■ **Data for processing**

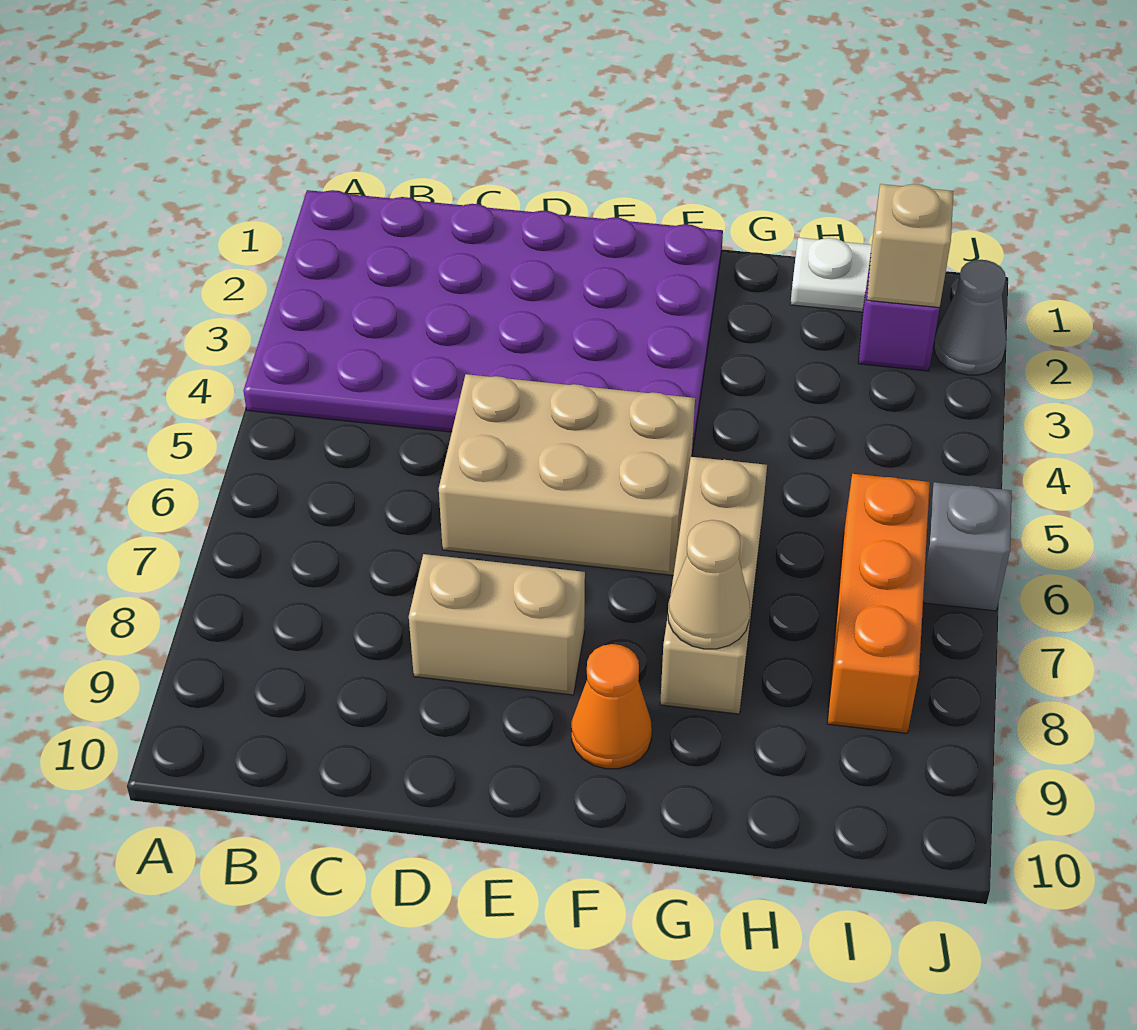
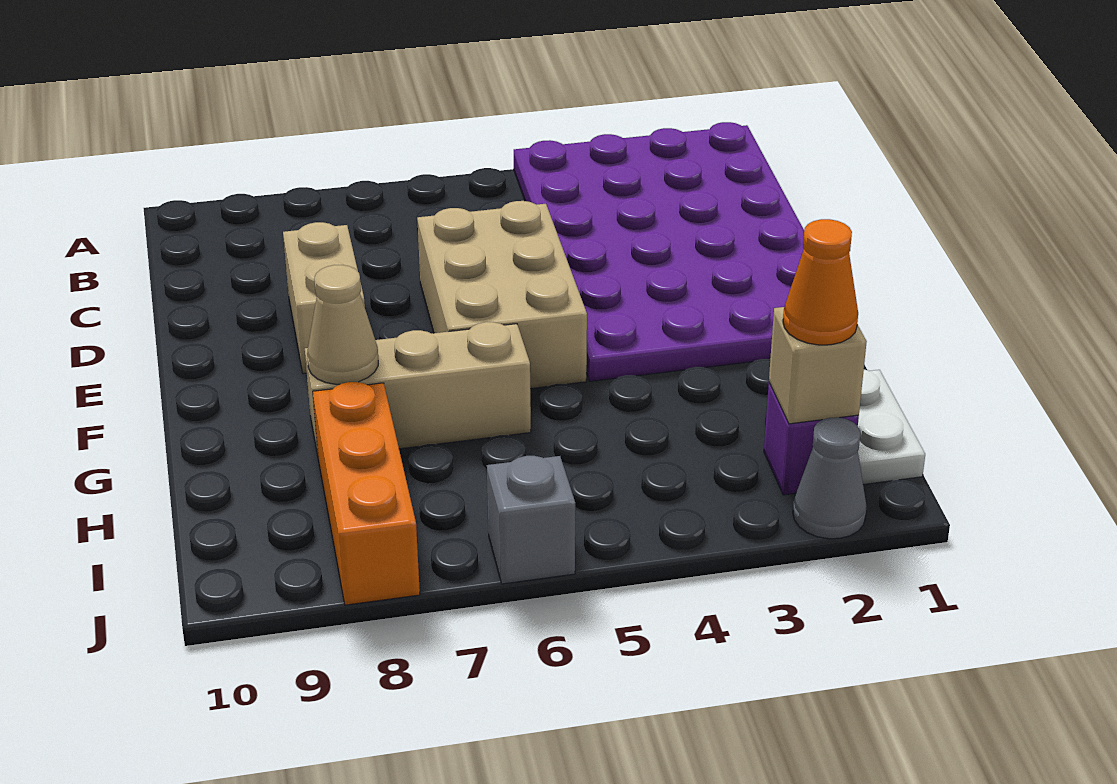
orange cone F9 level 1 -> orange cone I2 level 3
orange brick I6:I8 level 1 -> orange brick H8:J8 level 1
* * *
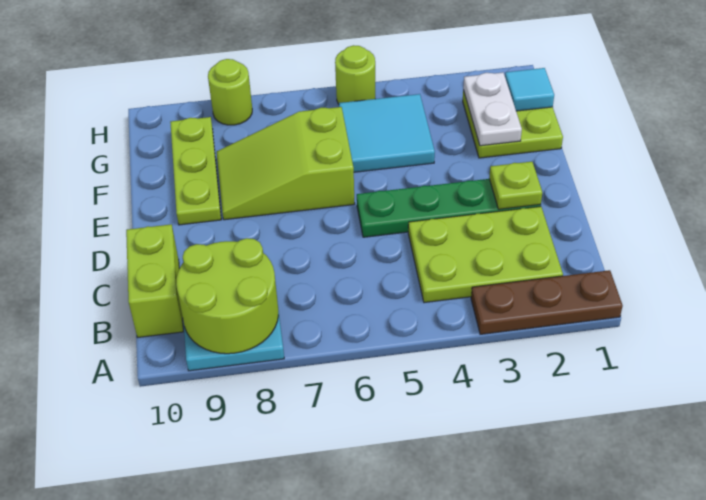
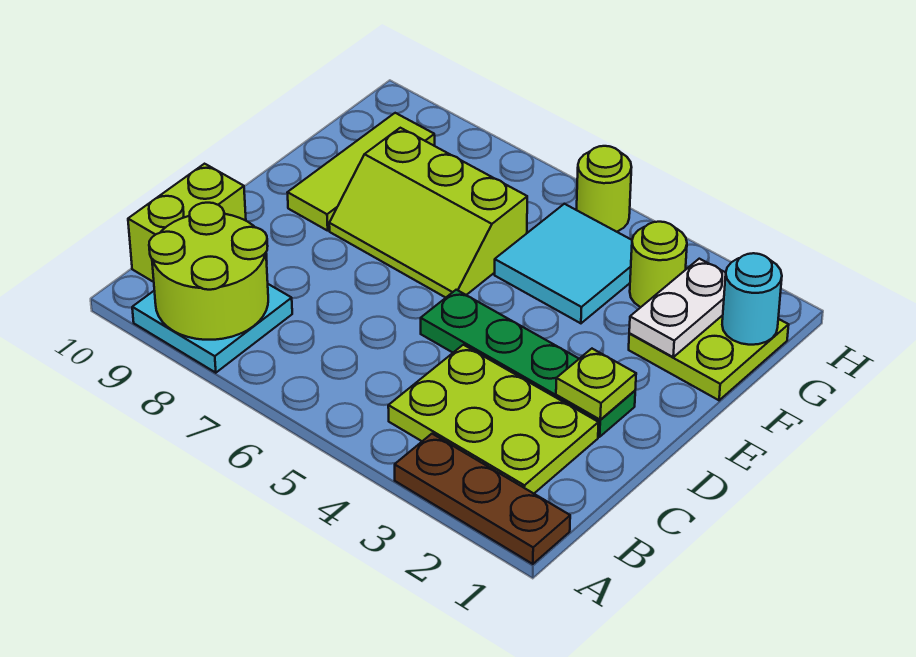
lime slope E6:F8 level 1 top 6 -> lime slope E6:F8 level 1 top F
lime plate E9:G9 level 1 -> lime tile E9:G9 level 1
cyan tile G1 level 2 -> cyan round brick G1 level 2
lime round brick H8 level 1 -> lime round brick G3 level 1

■ **To do**
From the line holding "orange cone F9" to the line holding "orange brick I6:I8", inclusive, restate each line above exactly as written.

■ **Response**
orange cone F9 level 1 -> orange cone I2 level 3
orange brick I6:I8 level 1 -> orange brick H8:J8 level 1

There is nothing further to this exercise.